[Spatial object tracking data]
::::::::::

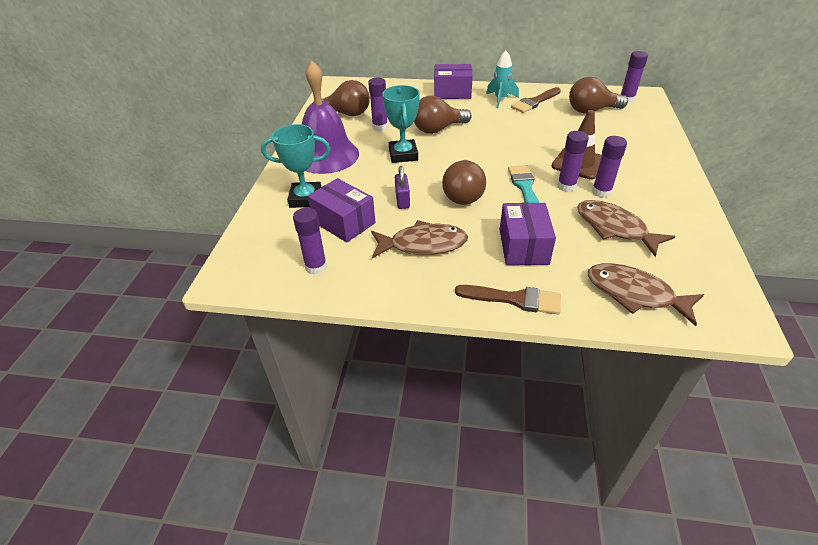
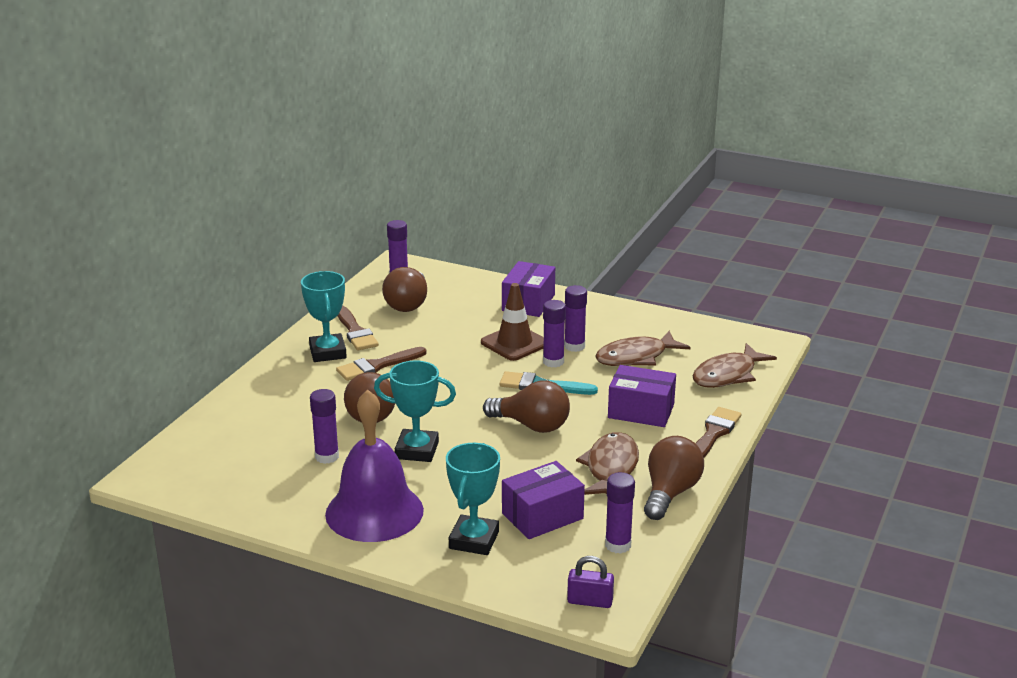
camera: 75 degrees left, 15 degrees down
(346, 114) = (260, 480): brown light bulb -> brown light bulb (670, 493)
(402, 200) = (520, 468): purple padlock -> purple padlock (590, 601)
(452, 92) = (273, 382): purple box -> purple box (528, 303)
(498, 118) = (377, 366): none -> brown brush
(500, 99) = (327, 352): turquoise rocket -> turquoise trophy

::::::::::

WORK REQUIRED -
Give the lines again exactly, beginning with the first line of the records above and ending with the line that contains "(498, 118) = (377, 366): none -> brown brush", and include no pictures.

REPLY TO THE TASK -
camera: 75 degrees left, 15 degrees down
(346, 114) = (260, 480): brown light bulb -> brown light bulb (670, 493)
(402, 200) = (520, 468): purple padlock -> purple padlock (590, 601)
(452, 92) = (273, 382): purple box -> purple box (528, 303)
(498, 118) = (377, 366): none -> brown brush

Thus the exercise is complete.